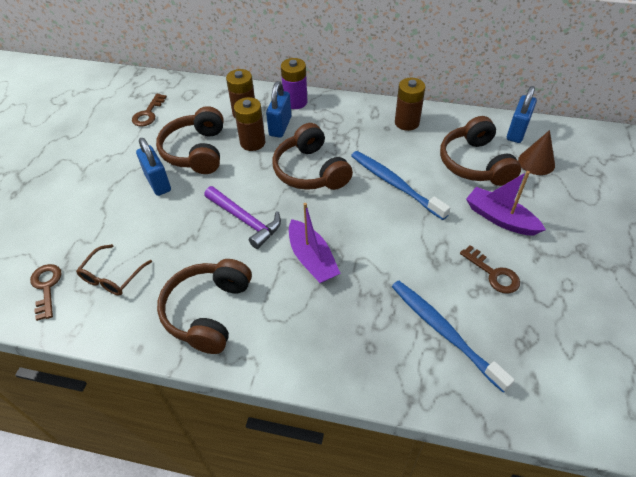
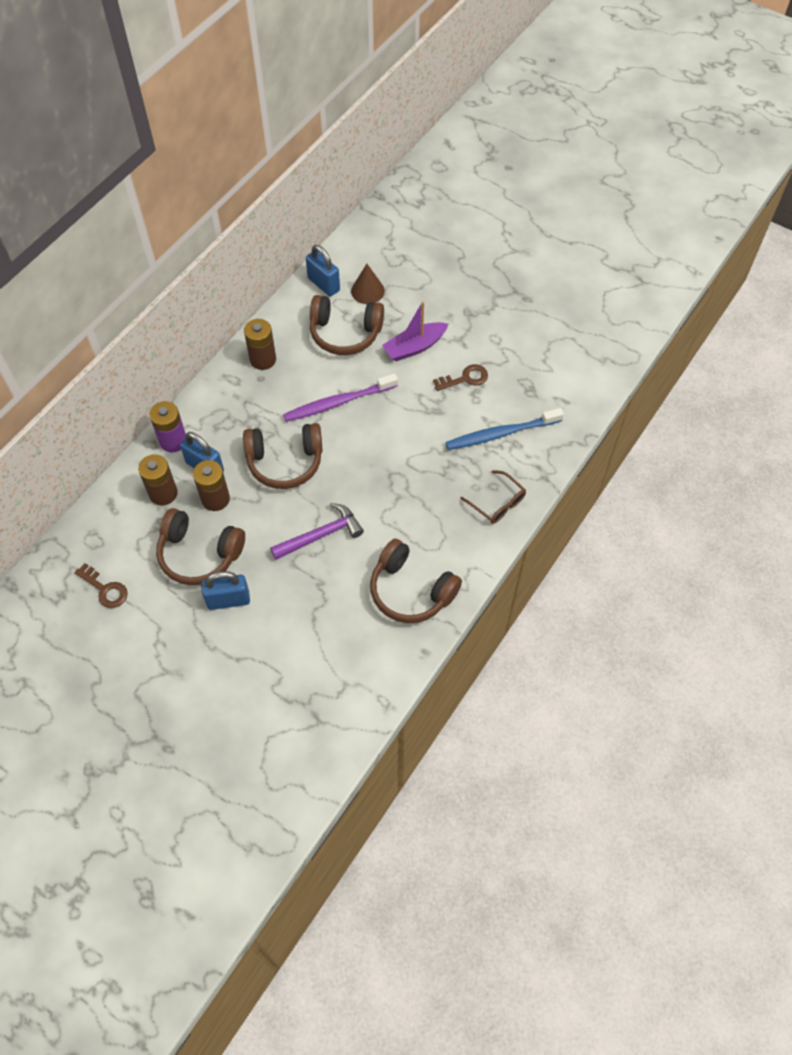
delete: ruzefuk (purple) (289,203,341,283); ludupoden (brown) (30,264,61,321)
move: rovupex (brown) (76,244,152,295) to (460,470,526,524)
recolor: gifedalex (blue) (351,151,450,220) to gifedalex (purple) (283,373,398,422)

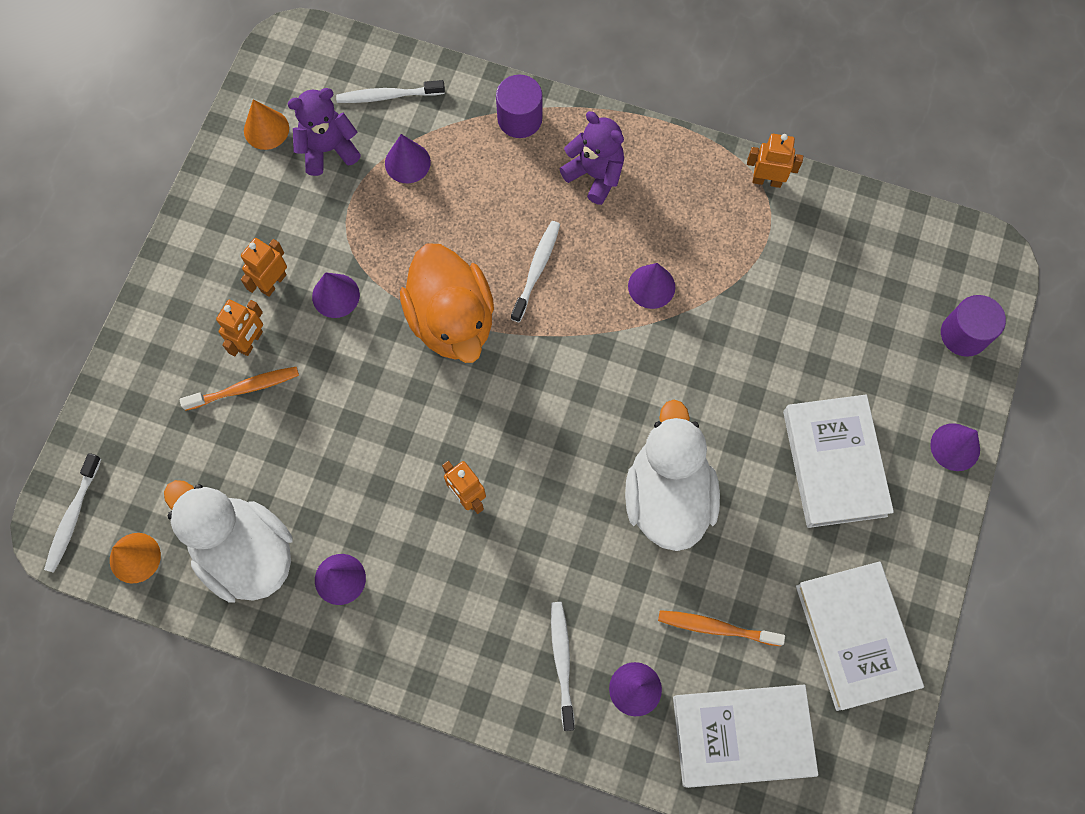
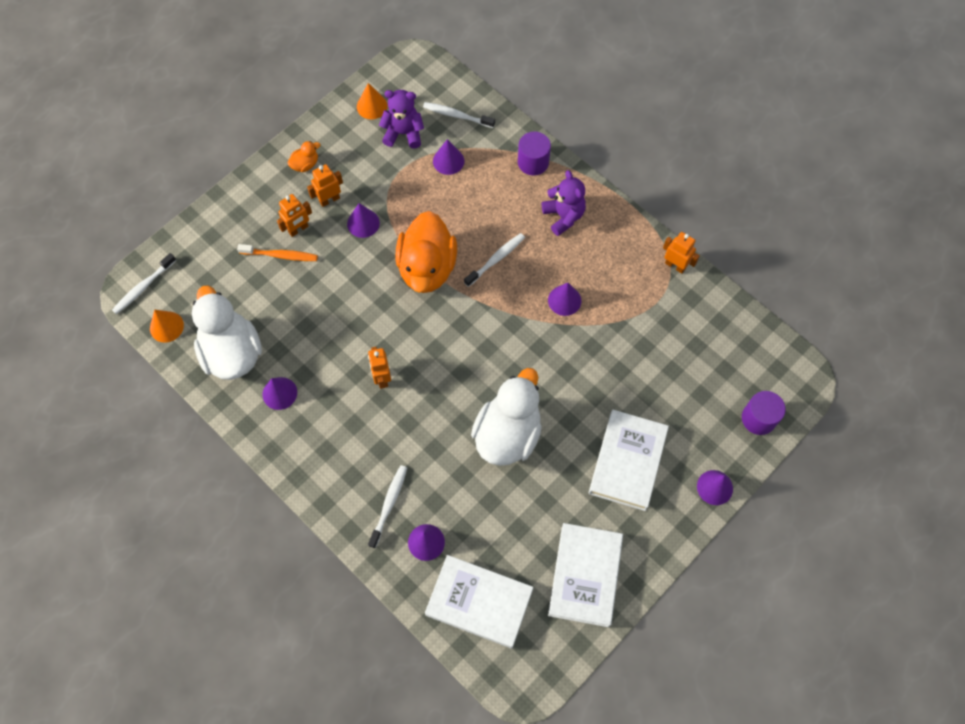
delete: gifedalex (orange) (658,610,785,646)
insert:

○ ○ ○ ○

**What this task involves**
Print the records above word for word, omitting any picture they contain.

**Solution below**
delete: ruzefuk (purple) (289,203,341,283); ludupoden (brown) (30,264,61,321)
move: rovupex (brown) (76,244,152,295) to (460,470,526,524)
recolor: gifedalex (blue) (351,151,450,220) to gifedalex (purple) (283,373,398,422)

delete: gifedalex (orange) (658,610,785,646)
insert:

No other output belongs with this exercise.